-------- PROVIDED RECORDS --------
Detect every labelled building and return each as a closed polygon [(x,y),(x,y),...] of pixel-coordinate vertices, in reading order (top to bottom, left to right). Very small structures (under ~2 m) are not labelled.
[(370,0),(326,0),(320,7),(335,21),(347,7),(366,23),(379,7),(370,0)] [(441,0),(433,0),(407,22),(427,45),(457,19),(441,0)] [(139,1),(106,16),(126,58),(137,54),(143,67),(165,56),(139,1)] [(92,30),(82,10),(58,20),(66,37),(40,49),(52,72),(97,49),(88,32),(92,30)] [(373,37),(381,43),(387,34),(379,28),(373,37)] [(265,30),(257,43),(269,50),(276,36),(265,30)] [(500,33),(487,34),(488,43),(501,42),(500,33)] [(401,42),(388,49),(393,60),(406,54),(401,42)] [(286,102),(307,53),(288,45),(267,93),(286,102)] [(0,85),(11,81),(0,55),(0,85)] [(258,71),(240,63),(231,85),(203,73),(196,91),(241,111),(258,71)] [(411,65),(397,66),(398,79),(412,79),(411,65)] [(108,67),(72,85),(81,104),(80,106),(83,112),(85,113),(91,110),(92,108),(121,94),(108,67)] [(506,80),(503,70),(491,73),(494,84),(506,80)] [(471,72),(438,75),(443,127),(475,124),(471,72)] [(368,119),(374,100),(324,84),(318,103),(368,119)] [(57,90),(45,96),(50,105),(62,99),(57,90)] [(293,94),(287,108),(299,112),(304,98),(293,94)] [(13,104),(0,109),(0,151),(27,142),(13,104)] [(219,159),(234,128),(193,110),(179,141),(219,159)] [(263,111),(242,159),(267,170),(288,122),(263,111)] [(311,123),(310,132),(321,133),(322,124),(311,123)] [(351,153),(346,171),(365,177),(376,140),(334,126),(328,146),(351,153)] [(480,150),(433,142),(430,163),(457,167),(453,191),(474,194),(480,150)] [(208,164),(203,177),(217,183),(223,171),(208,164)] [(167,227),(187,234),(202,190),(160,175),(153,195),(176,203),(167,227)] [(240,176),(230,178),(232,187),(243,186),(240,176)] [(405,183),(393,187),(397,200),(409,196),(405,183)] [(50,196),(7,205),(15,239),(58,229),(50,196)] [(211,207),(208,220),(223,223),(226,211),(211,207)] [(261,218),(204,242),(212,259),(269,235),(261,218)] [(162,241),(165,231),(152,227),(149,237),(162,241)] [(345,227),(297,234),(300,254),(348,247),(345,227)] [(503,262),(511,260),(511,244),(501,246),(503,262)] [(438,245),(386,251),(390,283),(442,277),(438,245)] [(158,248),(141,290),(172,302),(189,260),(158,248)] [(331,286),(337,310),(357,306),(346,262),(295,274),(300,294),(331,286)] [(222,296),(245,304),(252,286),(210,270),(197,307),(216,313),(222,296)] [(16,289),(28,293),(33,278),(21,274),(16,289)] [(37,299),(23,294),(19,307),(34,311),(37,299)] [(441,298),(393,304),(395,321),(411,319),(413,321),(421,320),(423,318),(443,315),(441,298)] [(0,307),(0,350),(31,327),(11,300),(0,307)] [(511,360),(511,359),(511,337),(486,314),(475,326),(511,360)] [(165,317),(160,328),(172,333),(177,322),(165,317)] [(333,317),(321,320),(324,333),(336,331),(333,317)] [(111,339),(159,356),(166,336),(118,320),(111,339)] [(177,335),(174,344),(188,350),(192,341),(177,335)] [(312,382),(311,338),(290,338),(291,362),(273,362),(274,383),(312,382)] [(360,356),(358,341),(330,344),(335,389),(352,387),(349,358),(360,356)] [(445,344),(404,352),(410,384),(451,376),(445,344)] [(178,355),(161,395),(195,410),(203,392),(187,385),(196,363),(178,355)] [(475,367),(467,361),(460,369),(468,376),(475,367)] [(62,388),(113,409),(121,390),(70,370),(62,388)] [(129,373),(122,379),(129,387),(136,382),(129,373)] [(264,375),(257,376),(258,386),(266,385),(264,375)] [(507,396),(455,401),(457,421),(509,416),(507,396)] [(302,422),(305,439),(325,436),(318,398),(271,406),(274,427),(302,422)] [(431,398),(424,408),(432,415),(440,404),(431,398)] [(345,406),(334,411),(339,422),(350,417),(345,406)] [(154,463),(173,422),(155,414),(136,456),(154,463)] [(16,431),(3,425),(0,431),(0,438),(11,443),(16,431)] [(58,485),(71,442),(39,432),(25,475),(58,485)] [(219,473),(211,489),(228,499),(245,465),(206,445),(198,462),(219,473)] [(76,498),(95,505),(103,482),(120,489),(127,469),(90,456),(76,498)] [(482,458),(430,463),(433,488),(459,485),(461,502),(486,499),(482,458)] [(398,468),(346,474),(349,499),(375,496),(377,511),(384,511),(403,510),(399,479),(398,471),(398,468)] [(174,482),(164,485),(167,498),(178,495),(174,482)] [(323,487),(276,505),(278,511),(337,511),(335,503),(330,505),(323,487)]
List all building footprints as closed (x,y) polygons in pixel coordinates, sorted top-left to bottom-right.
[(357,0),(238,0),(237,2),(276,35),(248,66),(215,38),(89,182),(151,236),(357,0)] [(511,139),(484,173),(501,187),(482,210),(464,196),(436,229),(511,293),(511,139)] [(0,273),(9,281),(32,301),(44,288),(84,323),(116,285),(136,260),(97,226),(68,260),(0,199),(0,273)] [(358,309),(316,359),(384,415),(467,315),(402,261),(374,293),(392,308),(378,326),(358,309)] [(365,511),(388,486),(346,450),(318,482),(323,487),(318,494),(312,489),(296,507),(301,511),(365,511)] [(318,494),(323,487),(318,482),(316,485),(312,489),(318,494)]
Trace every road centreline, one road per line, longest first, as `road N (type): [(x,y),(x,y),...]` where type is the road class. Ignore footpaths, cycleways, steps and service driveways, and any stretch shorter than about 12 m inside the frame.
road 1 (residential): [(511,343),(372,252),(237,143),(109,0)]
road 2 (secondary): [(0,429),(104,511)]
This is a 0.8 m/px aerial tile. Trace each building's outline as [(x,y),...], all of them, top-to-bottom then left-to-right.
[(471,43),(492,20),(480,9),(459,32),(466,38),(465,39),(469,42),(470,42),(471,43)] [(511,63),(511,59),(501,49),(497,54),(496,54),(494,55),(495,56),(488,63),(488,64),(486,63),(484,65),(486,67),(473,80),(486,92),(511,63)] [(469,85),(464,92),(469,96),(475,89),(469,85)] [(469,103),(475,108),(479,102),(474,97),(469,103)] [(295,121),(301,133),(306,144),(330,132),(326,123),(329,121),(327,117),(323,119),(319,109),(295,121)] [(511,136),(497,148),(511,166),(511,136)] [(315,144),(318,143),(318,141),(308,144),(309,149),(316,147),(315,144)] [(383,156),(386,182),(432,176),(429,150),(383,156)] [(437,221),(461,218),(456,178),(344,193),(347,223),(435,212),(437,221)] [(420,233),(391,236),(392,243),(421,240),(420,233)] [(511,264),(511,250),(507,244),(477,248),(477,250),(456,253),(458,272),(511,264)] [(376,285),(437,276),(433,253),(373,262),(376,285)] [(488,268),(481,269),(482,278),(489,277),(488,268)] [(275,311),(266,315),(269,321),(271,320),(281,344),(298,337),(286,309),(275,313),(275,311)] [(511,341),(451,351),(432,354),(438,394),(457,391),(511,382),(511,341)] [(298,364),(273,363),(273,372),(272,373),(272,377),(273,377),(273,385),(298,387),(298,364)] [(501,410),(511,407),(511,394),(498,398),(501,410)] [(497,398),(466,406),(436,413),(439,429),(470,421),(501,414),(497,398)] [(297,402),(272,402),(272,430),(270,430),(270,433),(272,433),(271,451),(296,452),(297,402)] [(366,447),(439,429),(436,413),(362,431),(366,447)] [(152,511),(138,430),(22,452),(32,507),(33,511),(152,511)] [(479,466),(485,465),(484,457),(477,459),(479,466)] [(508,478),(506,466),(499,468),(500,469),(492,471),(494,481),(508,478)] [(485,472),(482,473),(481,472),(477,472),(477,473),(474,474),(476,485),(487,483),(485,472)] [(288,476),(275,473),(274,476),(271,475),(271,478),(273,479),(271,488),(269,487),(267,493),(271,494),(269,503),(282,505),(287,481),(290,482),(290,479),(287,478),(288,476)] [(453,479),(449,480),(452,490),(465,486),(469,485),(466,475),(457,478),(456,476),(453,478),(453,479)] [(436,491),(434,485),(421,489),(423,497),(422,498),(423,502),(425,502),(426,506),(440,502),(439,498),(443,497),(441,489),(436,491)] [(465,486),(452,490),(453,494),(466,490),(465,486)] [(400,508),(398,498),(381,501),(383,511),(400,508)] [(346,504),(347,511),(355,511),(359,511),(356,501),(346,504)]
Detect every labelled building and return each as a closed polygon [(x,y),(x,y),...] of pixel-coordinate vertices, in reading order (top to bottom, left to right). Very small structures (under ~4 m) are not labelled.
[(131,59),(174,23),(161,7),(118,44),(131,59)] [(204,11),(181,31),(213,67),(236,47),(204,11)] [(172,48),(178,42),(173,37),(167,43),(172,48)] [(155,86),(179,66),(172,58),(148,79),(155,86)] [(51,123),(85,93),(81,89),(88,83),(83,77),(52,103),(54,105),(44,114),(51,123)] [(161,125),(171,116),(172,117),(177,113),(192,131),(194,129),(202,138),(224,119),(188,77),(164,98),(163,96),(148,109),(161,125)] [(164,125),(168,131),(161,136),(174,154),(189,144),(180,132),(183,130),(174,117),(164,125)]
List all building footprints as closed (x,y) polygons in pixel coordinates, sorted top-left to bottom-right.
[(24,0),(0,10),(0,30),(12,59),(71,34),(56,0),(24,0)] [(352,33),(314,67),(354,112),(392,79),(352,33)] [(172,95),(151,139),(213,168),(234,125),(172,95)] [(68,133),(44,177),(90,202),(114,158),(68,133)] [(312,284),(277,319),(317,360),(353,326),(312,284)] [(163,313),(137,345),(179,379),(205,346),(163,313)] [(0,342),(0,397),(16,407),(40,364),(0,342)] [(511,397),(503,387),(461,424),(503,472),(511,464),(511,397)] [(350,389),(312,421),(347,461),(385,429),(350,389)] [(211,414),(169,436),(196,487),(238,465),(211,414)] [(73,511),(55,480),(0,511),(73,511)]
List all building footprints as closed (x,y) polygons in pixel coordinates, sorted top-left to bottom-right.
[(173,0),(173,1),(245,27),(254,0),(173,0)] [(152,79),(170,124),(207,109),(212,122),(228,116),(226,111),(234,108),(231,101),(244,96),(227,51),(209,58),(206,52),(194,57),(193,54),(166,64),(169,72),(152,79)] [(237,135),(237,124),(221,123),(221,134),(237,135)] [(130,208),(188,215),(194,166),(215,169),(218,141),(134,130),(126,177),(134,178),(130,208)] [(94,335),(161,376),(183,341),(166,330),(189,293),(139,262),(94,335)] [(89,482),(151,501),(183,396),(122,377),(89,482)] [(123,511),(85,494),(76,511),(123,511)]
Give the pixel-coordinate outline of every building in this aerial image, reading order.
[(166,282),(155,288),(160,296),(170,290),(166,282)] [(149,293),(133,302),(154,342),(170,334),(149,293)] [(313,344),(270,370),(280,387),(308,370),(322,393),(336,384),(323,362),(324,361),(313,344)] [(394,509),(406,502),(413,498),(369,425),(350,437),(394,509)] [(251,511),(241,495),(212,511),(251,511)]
--------
■ **THE EXERCISE**: Locate each line in the data above that contains the string "outline", and copy every such line in full.

■ **COMPLETE RESPONSE**:
This is a 0.8 m/px aerial tile. Trace each building's outline as [(x,y),...], all of them, top-to-bottom then left-to-right.
Give the pixel-coordinate outline of every building in this aerial image, reading order.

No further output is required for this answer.